Extract every line below that contains the word "RESET".

* * * * * * * * *

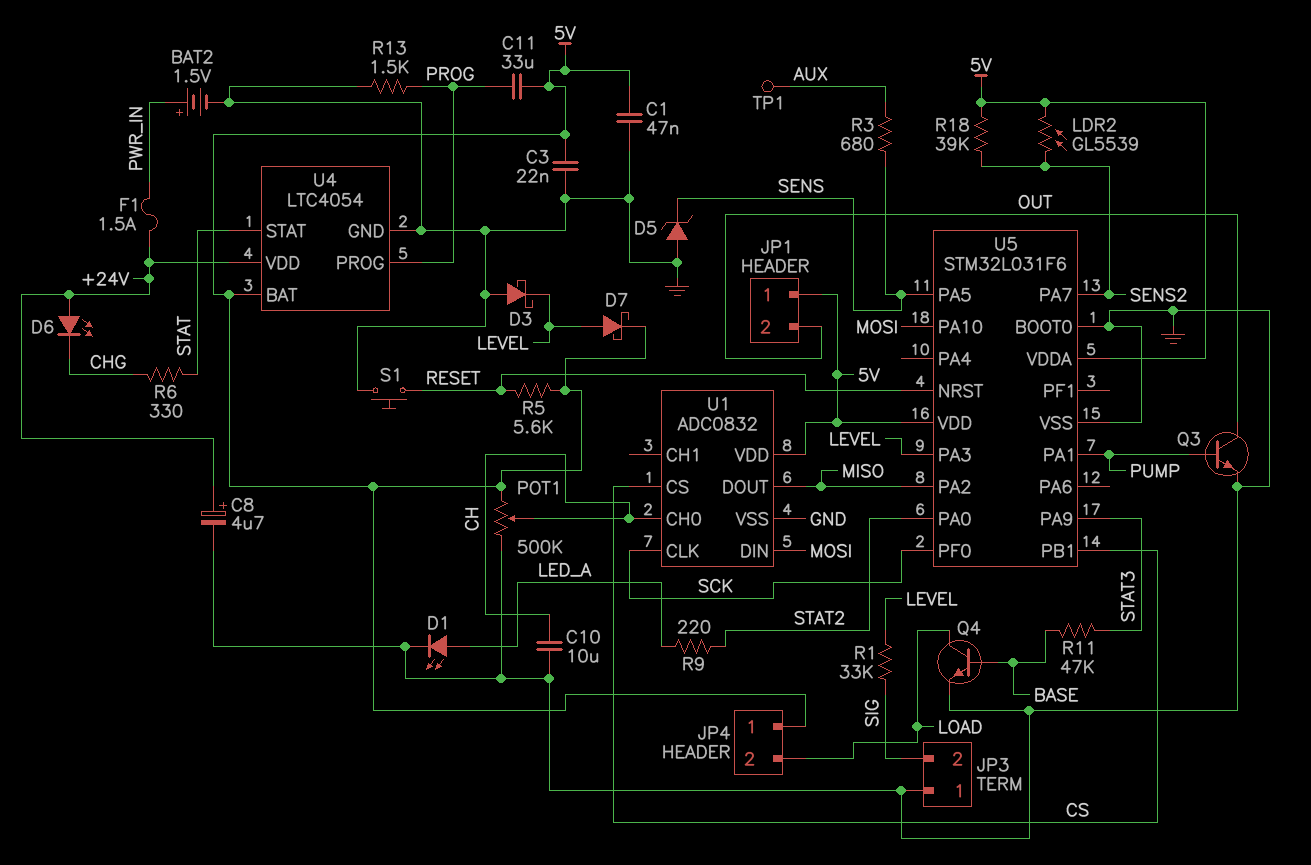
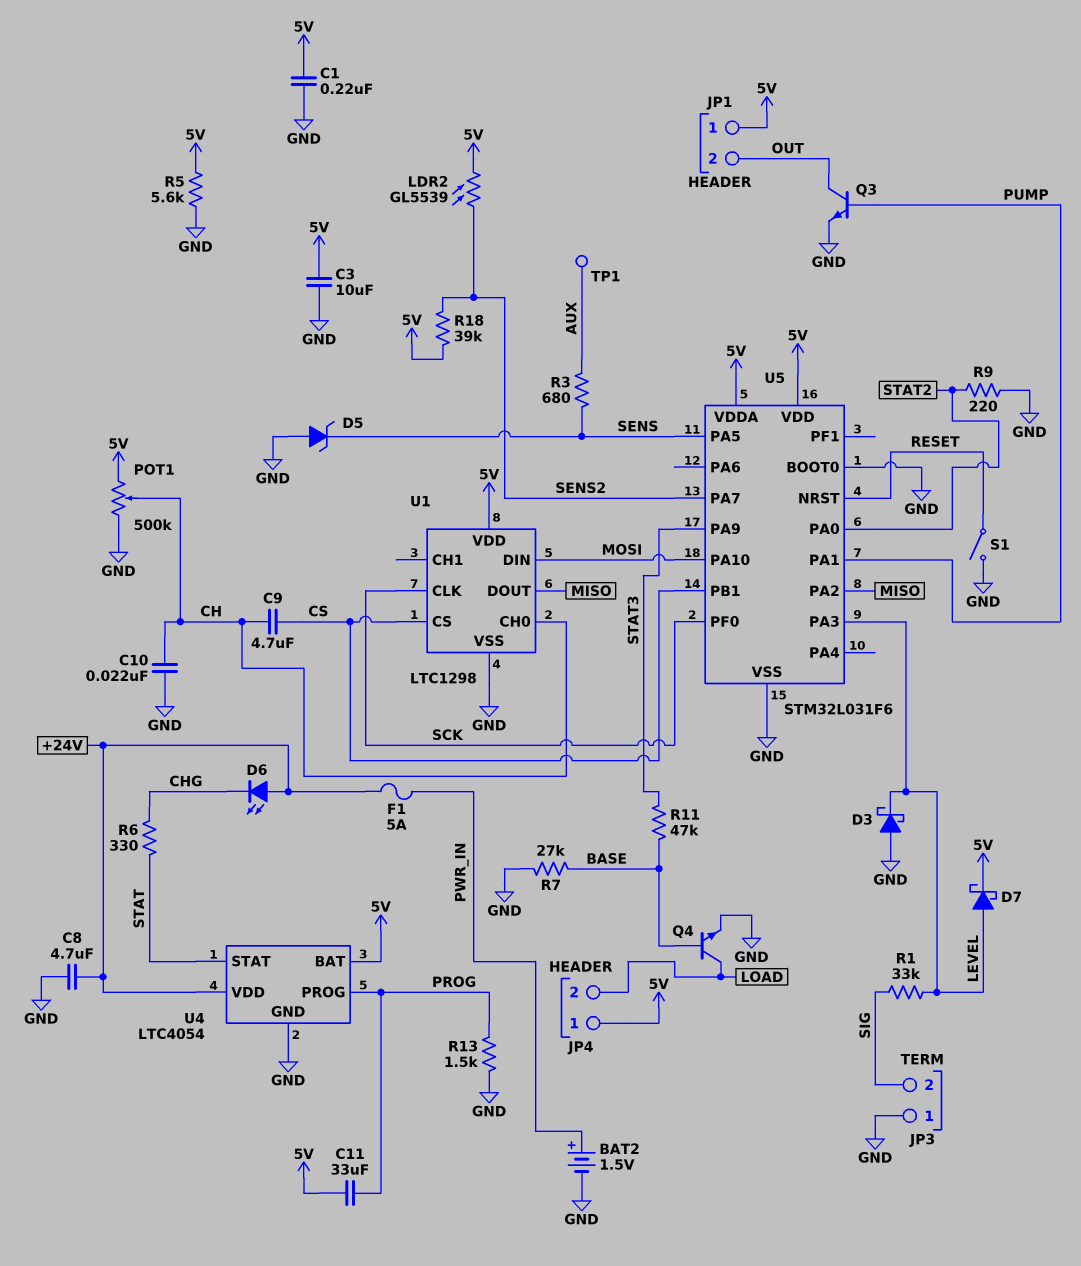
C1: 47nF (5V, GND) -> 220nF (5V, GND)
C3: 22nF (5V, GND) -> 10uF (5V, GND)
C8: 4.7uF (plus +24V, minus GND) -> 4.7uF (+24V, GND)
C9: none -> 4.7uF (CH, CS)
C10: 10uF (CH, GND) -> 22nF (CH, GND)
D1: LED (A LED_A, K GND) -> none
F1: 1.5A (+24V, PWR_IN) -> 5A (+24V, PWR_IN)
R5: 5.6k (5V, RESET) -> 5.6k (5V, GND)
R7: none -> 27k (BASE, GND)
R9: 220 (LED_A, STAT2) -> 220 (GND, STAT2)
S1: button (GND, RESET) -> switch (GND, RESET)
U1: ADC0832 -> LTC1298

* * * * * * * * *

◆ **Reply**
R5: 5.6k (5V, RESET) -> 5.6k (5V, GND)
S1: button (GND, RESET) -> switch (GND, RESET)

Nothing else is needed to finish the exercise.